DIRECTIONS.
Look for the string "BUTTON" in the data below, and copy each line that holds it.

+++ MATERIAL FOR THIS TASK +++

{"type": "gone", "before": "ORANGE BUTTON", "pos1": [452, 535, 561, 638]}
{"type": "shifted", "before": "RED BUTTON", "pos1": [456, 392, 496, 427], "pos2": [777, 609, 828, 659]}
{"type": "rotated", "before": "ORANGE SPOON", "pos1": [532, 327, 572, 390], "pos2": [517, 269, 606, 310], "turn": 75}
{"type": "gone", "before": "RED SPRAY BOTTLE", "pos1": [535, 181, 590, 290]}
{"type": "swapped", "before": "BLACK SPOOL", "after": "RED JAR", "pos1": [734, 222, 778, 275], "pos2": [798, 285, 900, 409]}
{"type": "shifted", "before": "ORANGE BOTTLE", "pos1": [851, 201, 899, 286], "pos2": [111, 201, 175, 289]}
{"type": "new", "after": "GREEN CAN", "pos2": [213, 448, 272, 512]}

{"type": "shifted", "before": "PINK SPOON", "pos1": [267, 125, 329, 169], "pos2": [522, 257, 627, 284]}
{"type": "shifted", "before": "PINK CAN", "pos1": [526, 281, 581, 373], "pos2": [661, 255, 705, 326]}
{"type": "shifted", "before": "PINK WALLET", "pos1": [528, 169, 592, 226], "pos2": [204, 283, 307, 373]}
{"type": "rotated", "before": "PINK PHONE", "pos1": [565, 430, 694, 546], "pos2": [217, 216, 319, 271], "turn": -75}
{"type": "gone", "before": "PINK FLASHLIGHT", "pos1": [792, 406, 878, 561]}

+++
+++ MATERIAL FOR THIS TASK +++

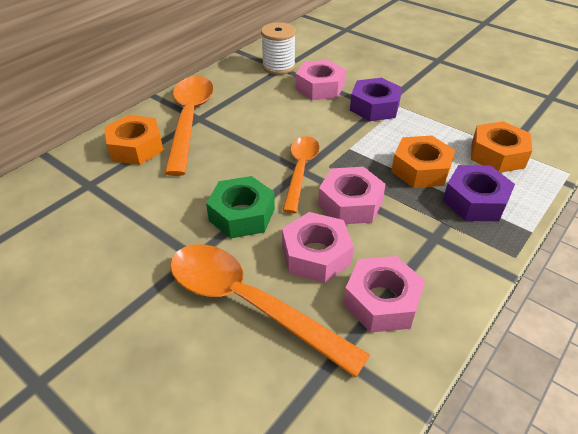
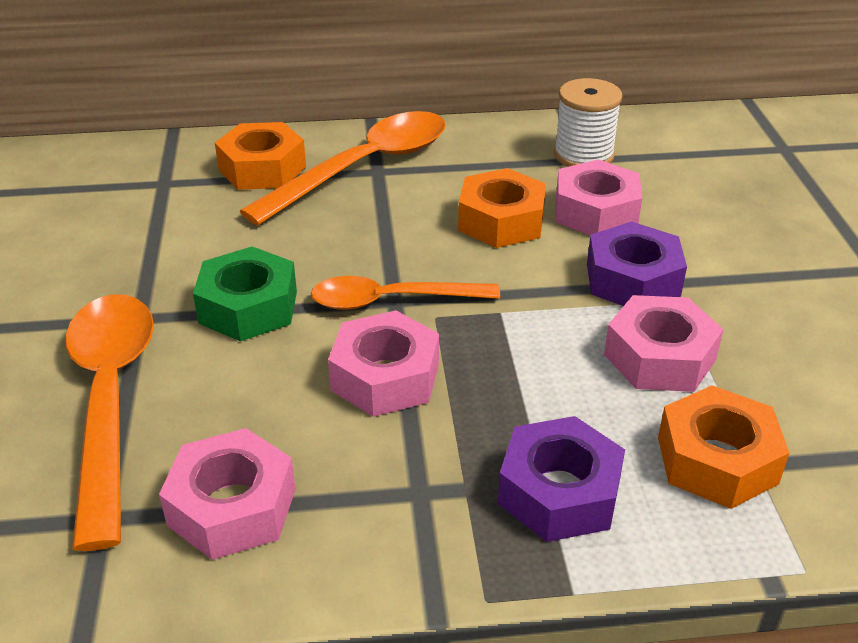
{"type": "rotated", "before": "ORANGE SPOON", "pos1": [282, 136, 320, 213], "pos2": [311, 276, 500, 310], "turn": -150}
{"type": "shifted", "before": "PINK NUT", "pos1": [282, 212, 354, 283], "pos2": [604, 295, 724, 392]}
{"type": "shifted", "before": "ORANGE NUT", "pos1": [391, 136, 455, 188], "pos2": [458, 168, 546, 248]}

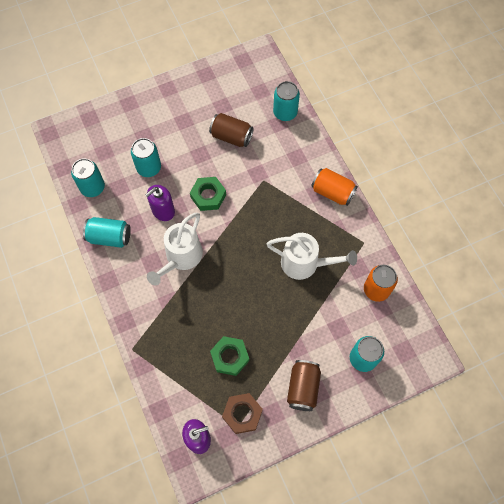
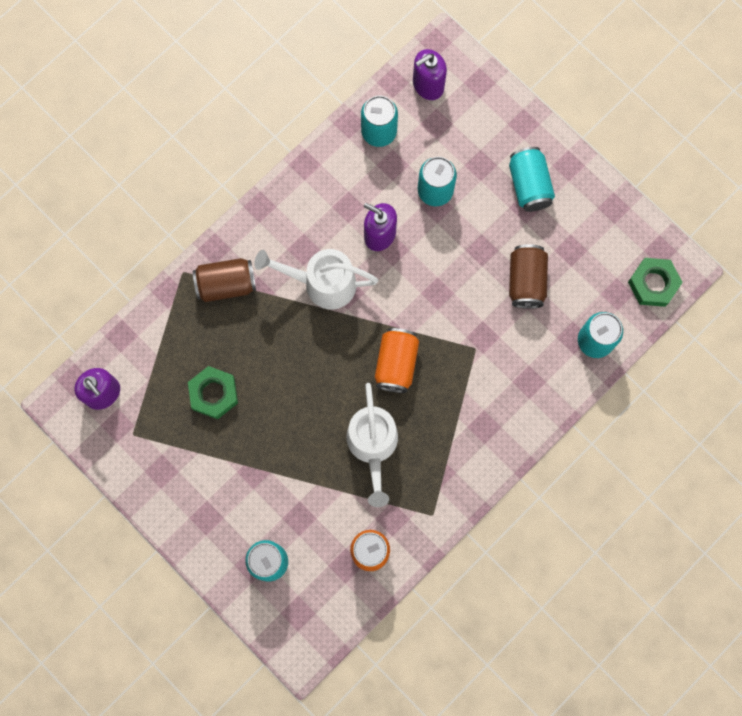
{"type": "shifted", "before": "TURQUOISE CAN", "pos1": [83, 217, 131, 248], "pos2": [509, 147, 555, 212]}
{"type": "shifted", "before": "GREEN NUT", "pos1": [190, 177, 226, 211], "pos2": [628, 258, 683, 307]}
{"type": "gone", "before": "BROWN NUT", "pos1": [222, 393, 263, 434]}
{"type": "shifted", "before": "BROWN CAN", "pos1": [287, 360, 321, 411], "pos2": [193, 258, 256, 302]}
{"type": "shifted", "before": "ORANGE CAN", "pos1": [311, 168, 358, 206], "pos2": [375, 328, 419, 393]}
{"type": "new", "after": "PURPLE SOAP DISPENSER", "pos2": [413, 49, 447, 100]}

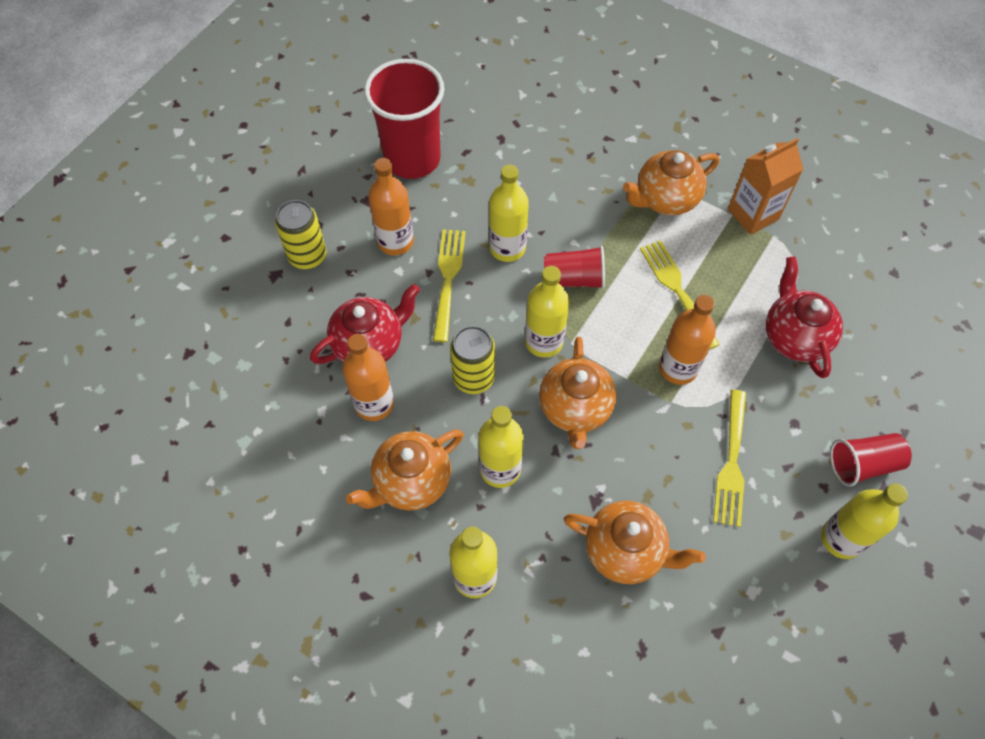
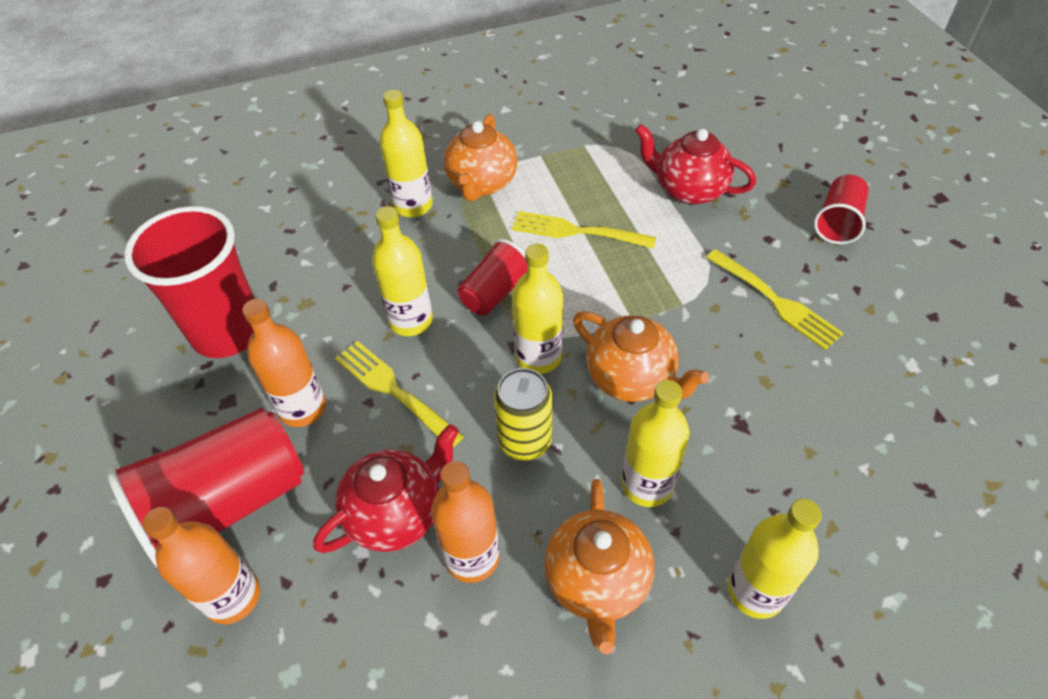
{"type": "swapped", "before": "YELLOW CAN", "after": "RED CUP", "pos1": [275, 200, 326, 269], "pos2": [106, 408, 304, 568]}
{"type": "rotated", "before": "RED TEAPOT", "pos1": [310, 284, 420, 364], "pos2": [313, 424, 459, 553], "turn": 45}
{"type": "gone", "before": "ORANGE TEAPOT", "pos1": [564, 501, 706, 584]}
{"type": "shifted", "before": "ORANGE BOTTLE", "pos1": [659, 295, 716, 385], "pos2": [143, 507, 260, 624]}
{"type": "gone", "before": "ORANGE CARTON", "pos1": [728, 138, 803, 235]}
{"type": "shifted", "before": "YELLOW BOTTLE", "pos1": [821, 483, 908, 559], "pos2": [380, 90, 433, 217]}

+++

TASK OUTPUT.
{"type": "gone", "before": "ORANGE BUTTON", "pos1": [452, 535, 561, 638]}
{"type": "shifted", "before": "RED BUTTON", "pos1": [456, 392, 496, 427], "pos2": [777, 609, 828, 659]}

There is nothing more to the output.